■ Instructions to follow ■
Rewrite the listing starting with the line containing "cyan star: moved 7 px right" and going on through the line containing "purple arrow: rotated", with every "counterclockwise" changed to "clockwise" and everything else left as it is.

■ Given information ■
^^^^^^^^

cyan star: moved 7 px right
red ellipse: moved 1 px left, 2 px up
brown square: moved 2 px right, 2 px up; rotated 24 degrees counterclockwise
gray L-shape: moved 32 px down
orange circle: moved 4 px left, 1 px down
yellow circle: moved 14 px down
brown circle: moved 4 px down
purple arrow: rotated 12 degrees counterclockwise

^^^^^^^^

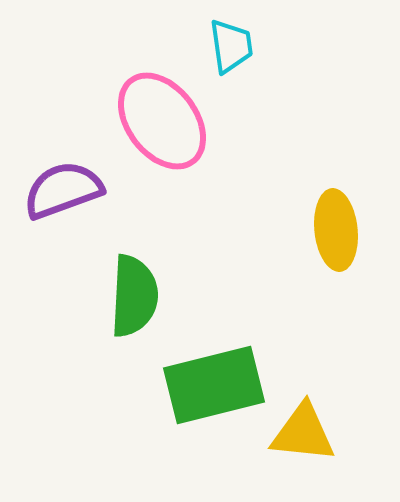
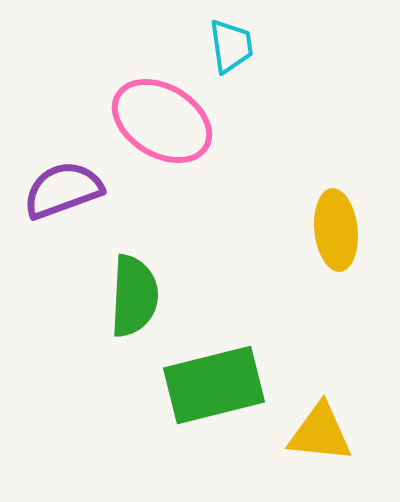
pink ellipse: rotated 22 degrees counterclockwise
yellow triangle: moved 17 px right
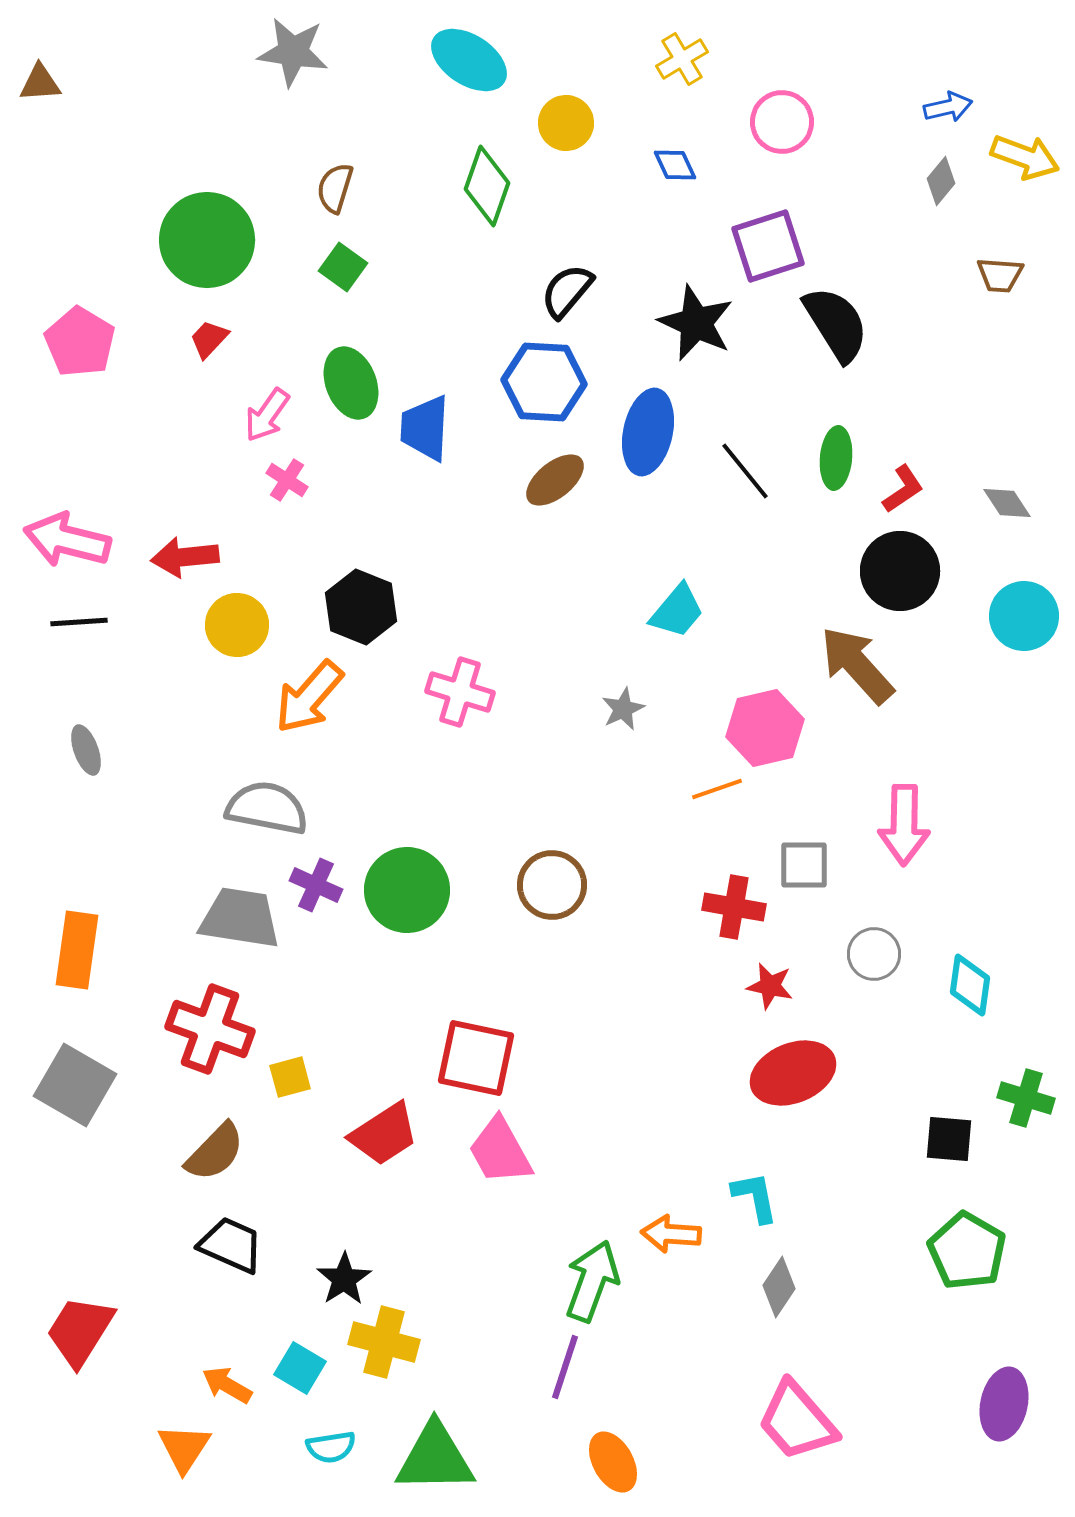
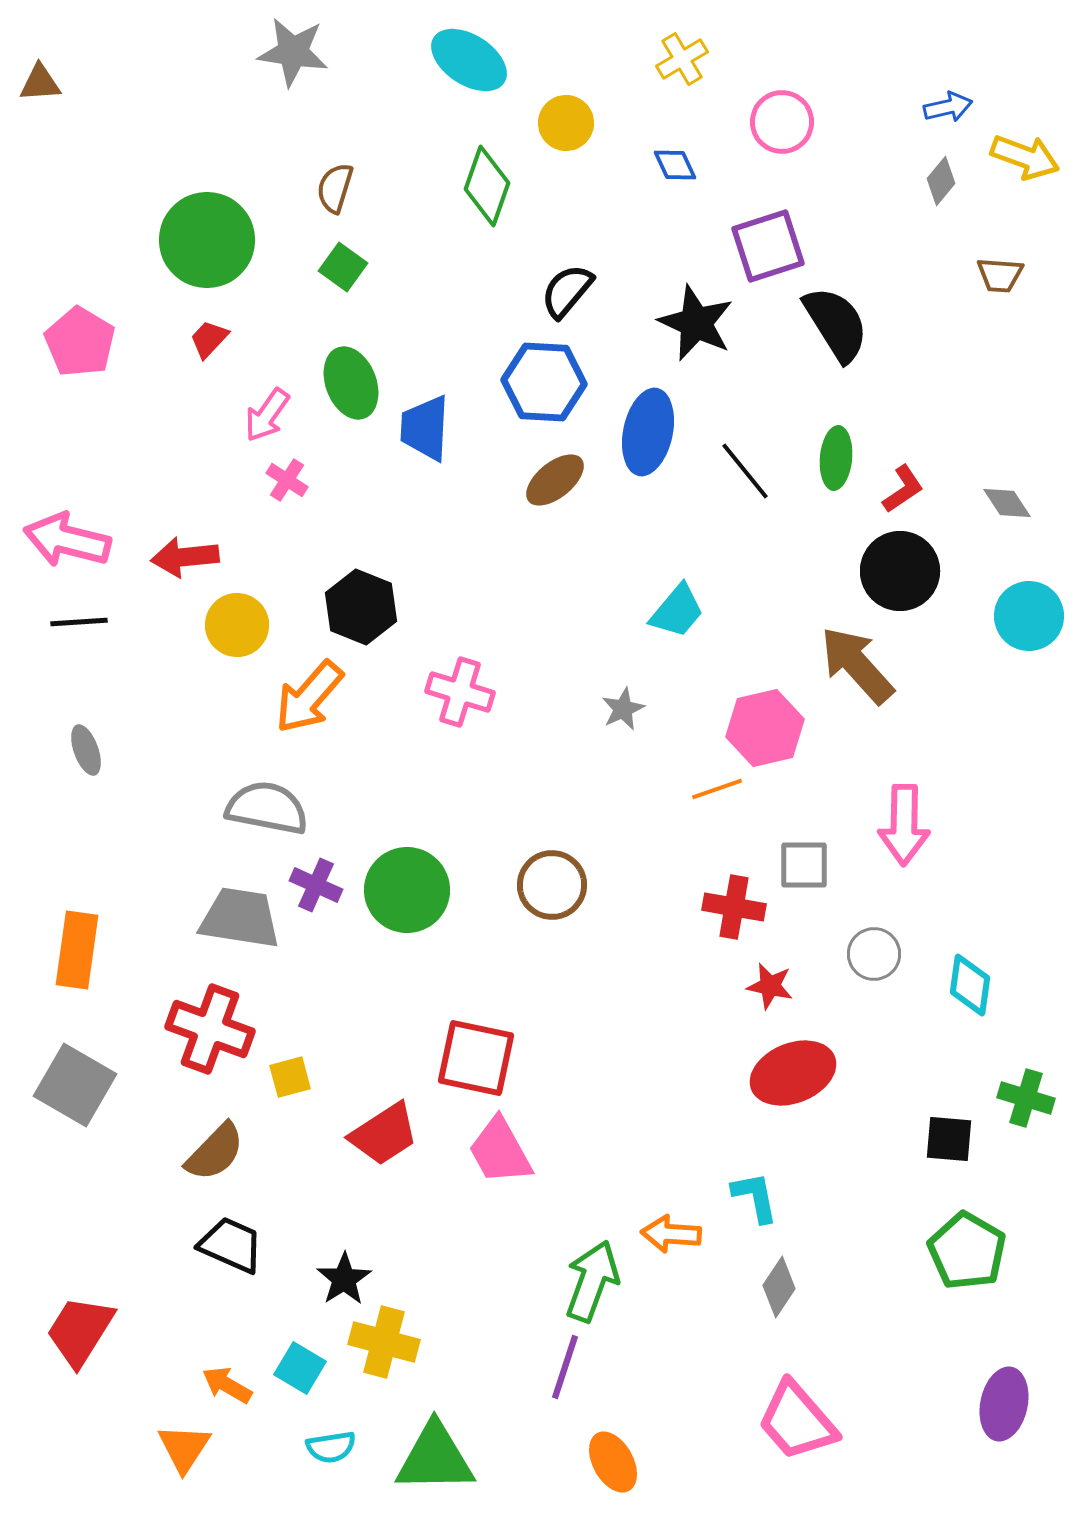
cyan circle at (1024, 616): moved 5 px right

^^^^^^^^

■ Full solution ■
cyan star: moved 7 px right
red ellipse: moved 1 px left, 2 px up
brown square: moved 2 px right, 2 px up; rotated 24 degrees clockwise
gray L-shape: moved 32 px down
orange circle: moved 4 px left, 1 px down
yellow circle: moved 14 px down
brown circle: moved 4 px down
purple arrow: rotated 12 degrees clockwise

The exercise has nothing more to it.